- EXERCISE DETAILS
The answer must be every line of the records below that contains the word "DGND".

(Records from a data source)
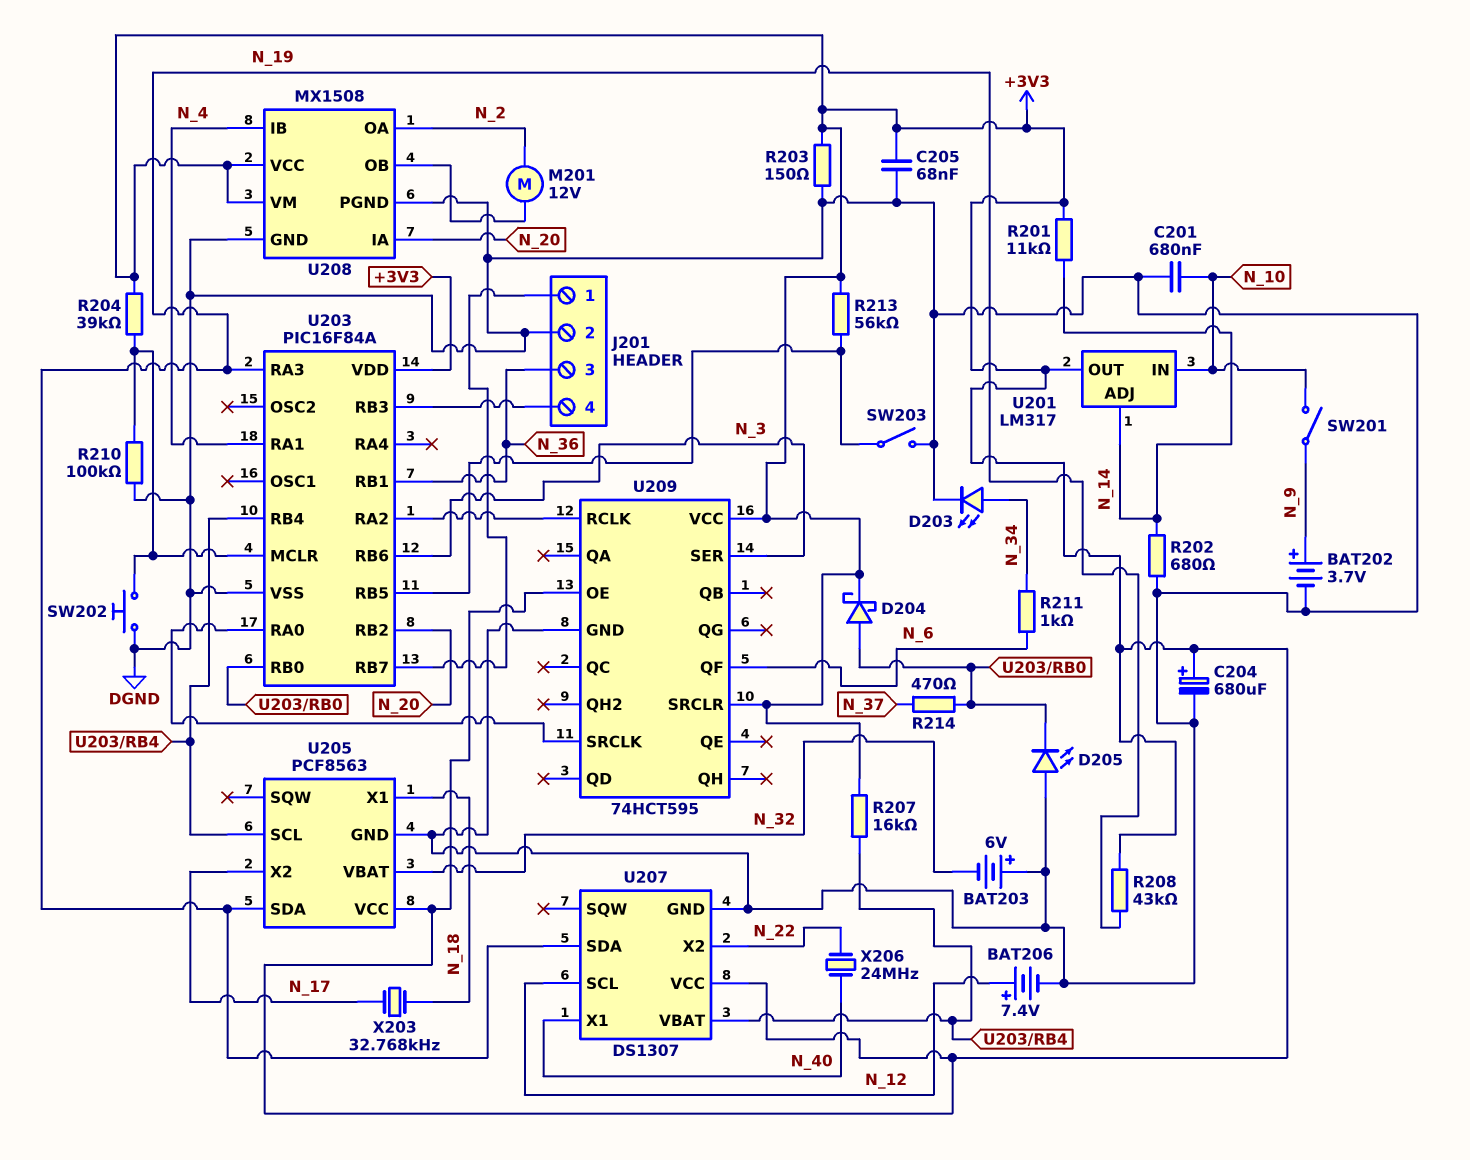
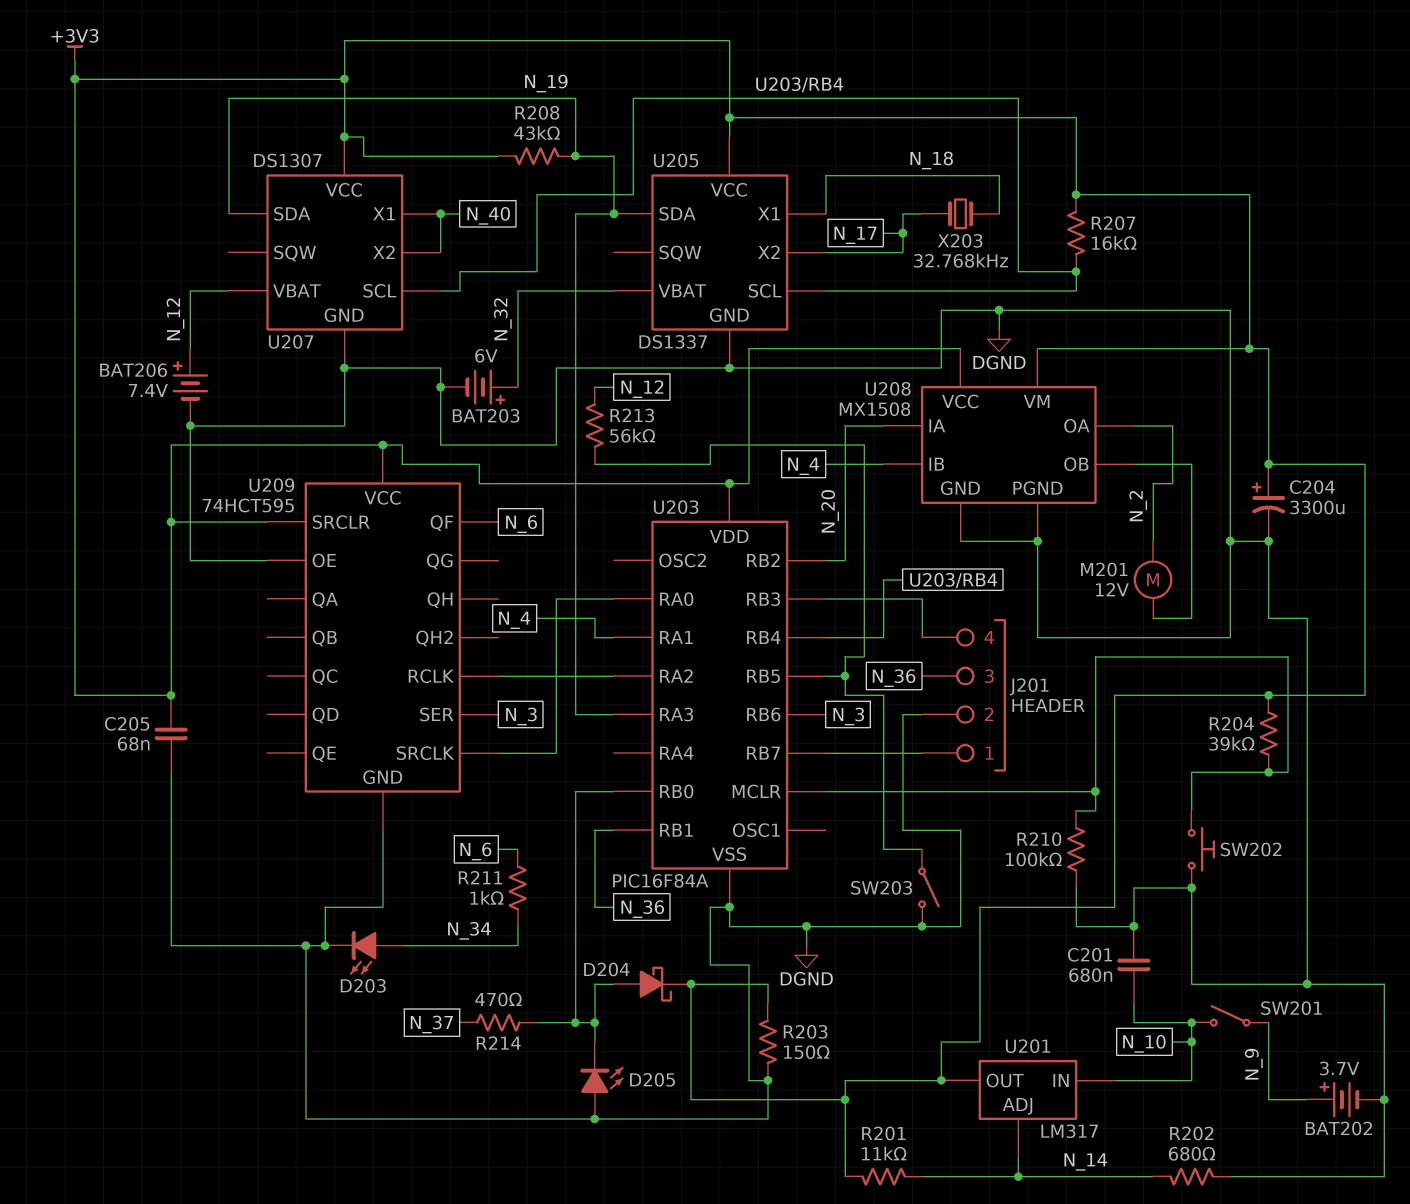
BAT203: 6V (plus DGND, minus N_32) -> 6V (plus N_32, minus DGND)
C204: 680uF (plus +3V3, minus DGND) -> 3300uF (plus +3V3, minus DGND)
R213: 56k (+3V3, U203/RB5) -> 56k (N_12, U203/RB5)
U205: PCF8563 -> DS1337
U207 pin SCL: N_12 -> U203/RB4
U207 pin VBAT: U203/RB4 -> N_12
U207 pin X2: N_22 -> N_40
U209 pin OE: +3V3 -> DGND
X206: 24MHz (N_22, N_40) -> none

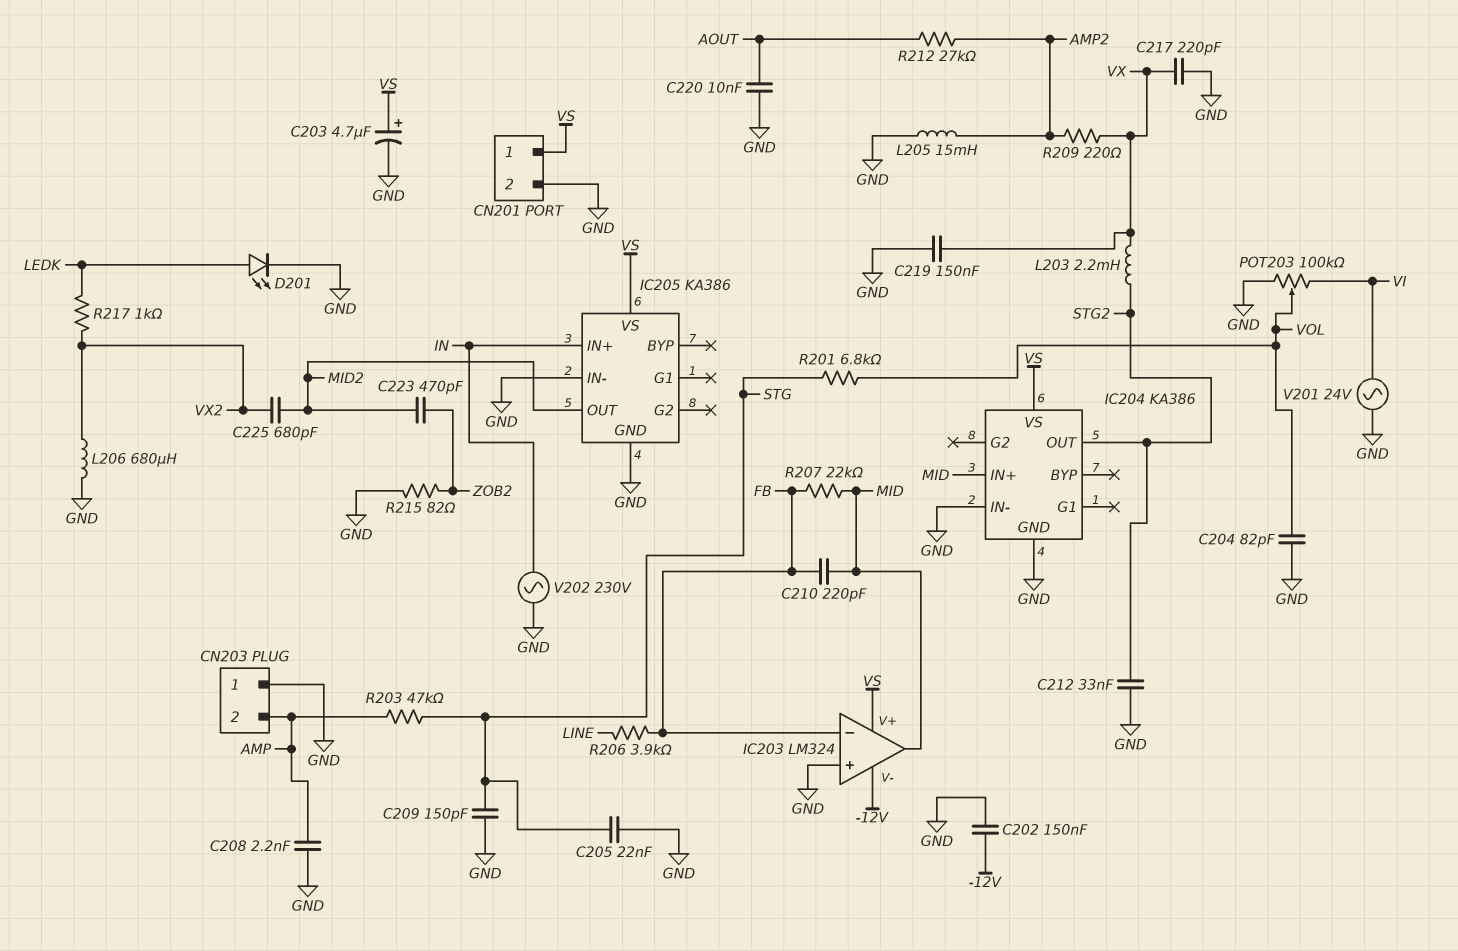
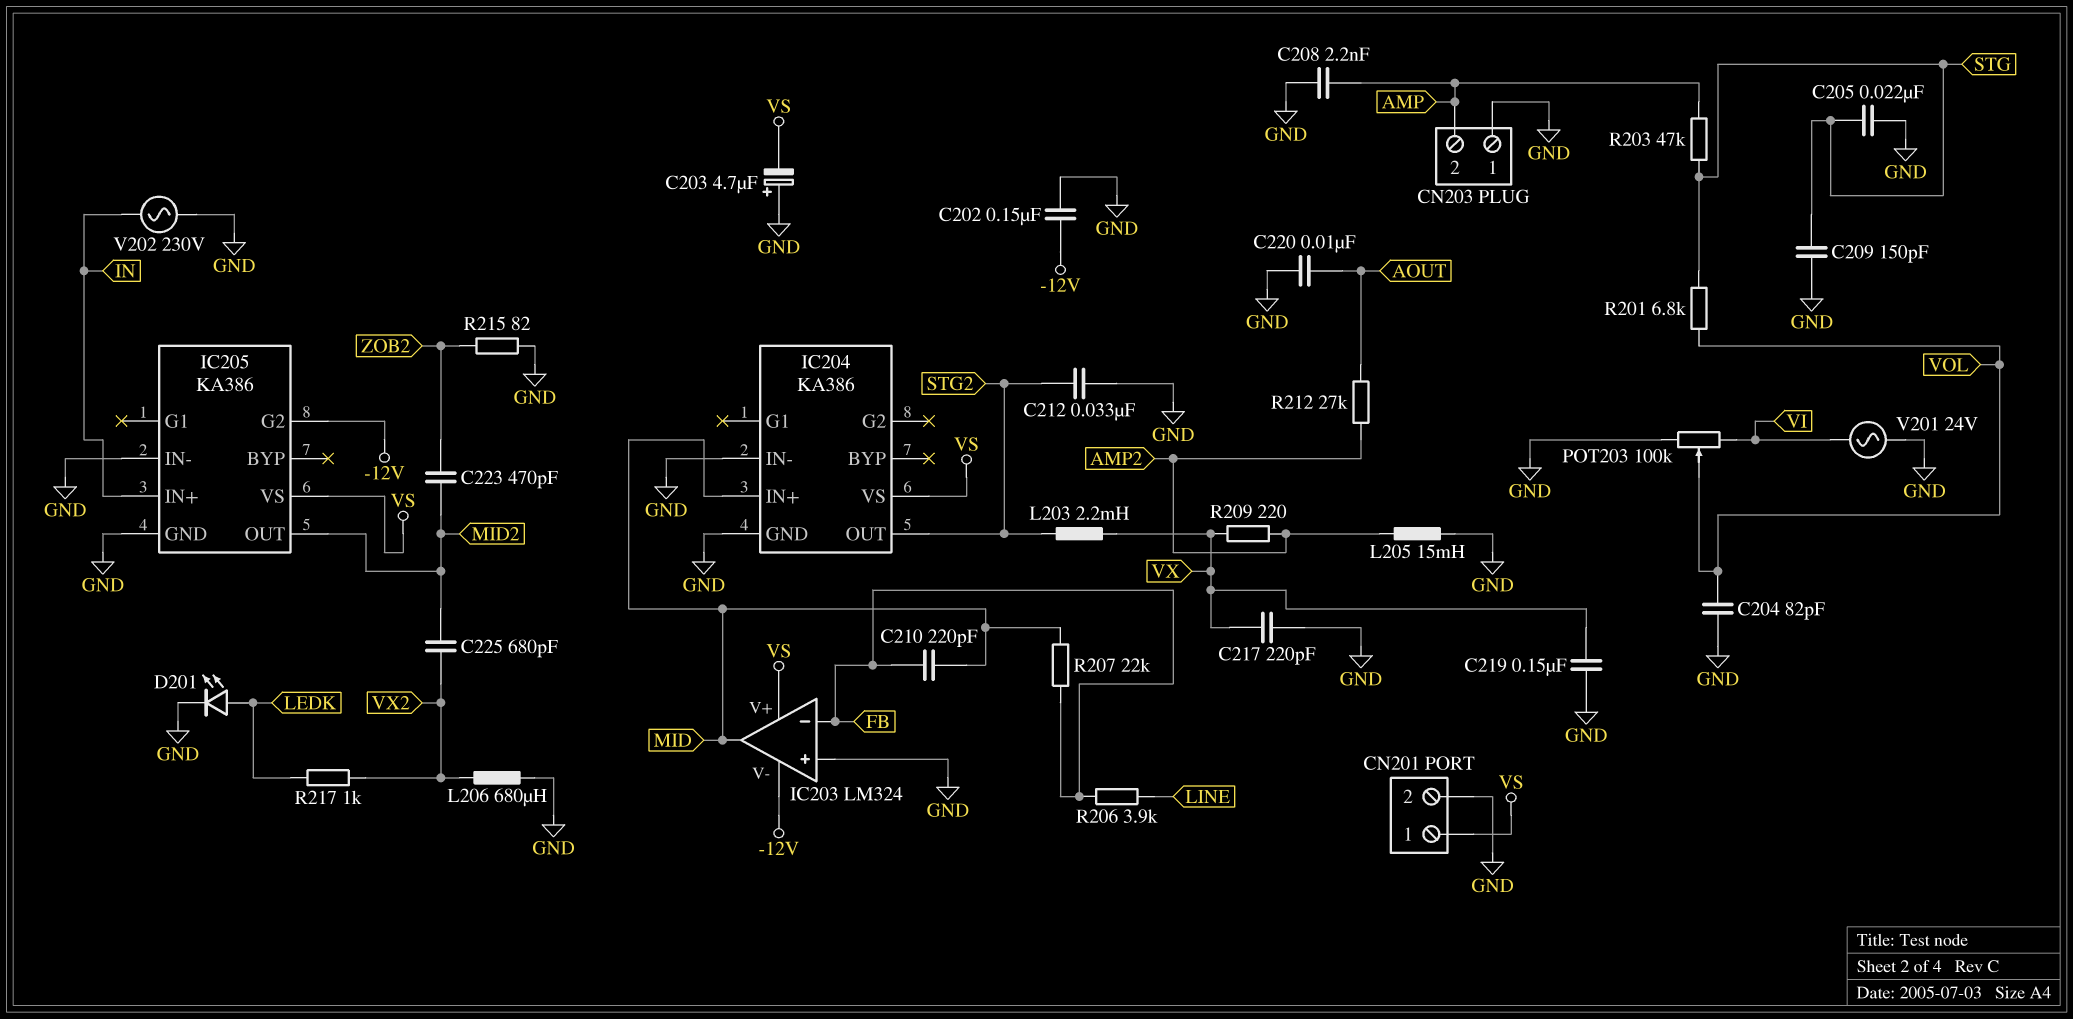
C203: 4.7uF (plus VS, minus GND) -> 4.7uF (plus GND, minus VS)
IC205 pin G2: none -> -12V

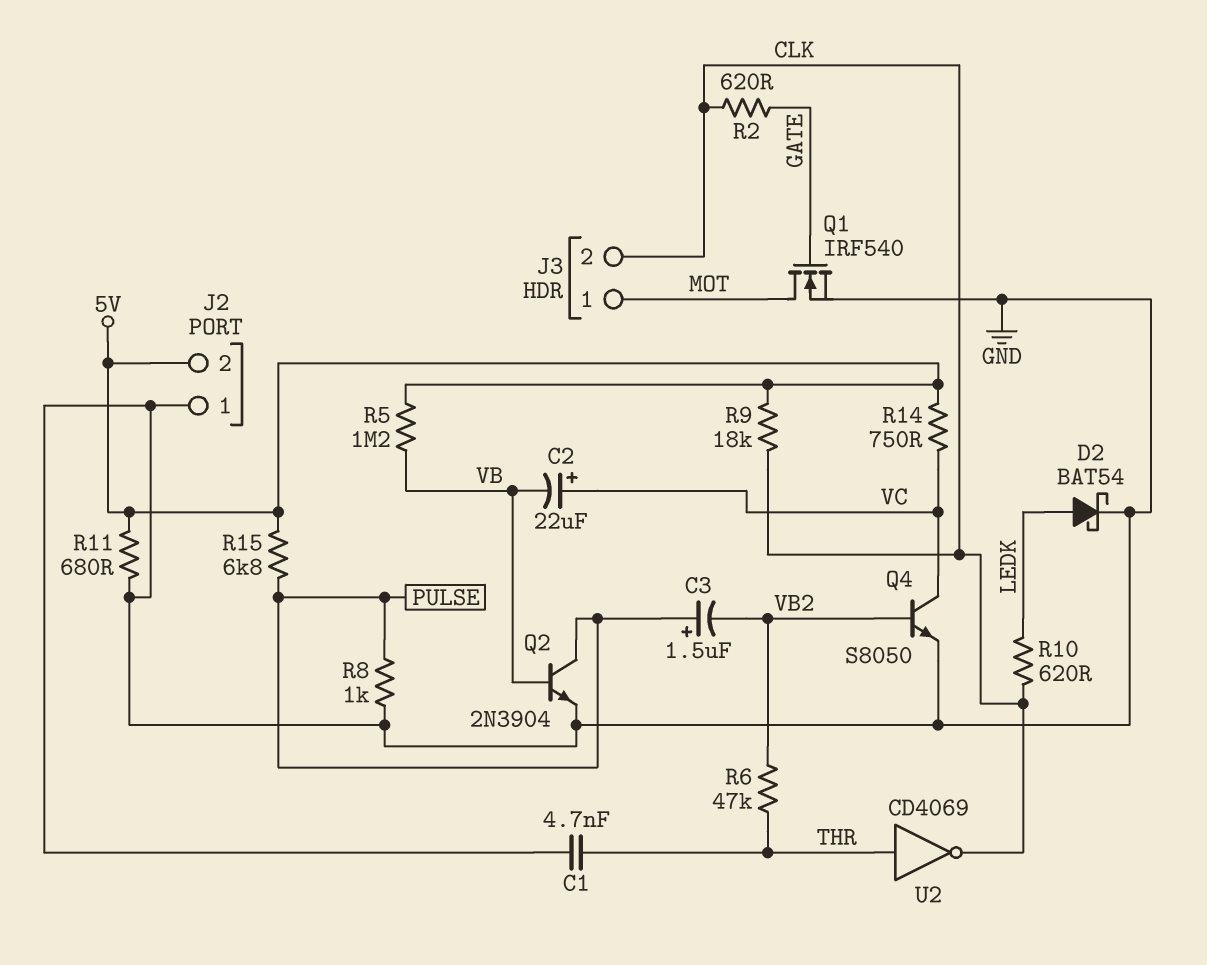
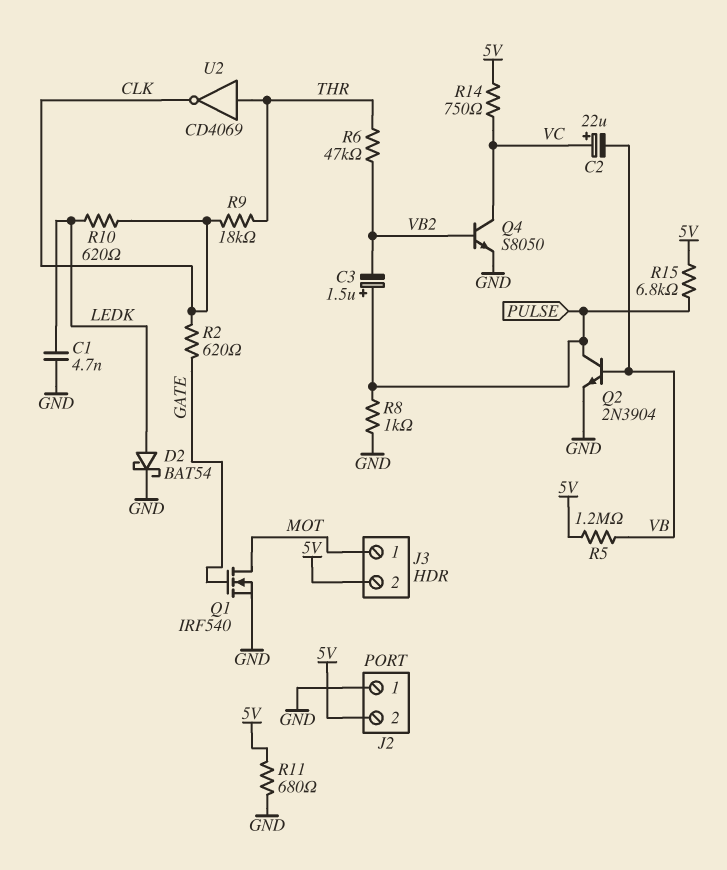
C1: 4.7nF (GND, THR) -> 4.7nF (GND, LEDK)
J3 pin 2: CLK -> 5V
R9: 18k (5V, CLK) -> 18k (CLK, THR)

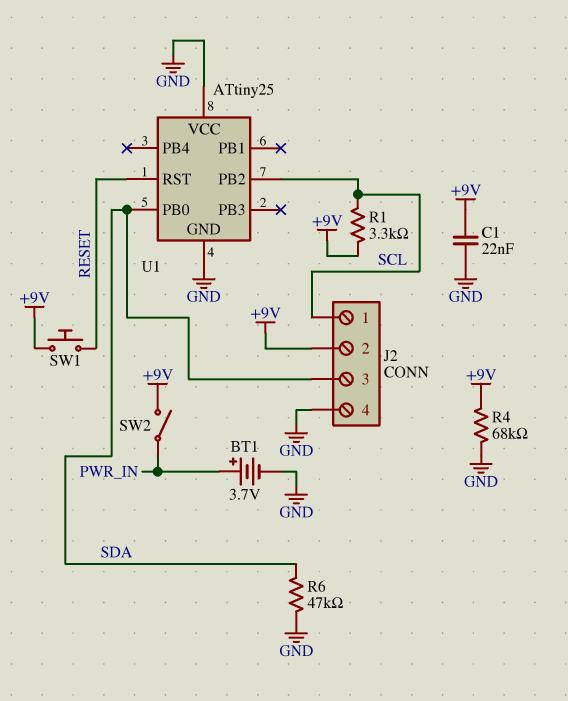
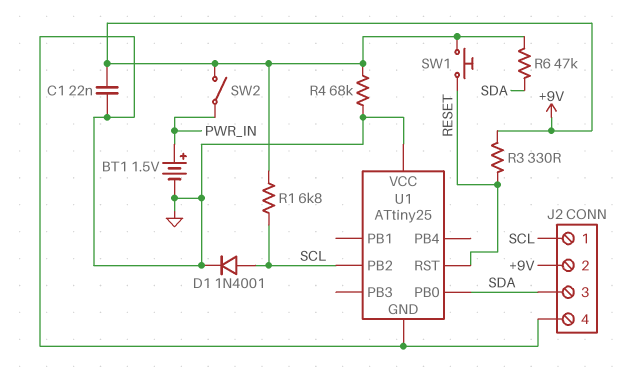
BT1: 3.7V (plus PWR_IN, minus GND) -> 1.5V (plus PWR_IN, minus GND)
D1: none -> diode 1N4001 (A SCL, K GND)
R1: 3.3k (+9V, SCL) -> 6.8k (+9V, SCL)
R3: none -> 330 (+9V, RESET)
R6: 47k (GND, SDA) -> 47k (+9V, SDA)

- RESPONSE TO THIS EXERCISE
BAT203: 6V (plus DGND, minus N_32) -> 6V (plus N_32, minus DGND)
C204: 680uF (plus +3V3, minus DGND) -> 3300uF (plus +3V3, minus DGND)
U209 pin OE: +3V3 -> DGND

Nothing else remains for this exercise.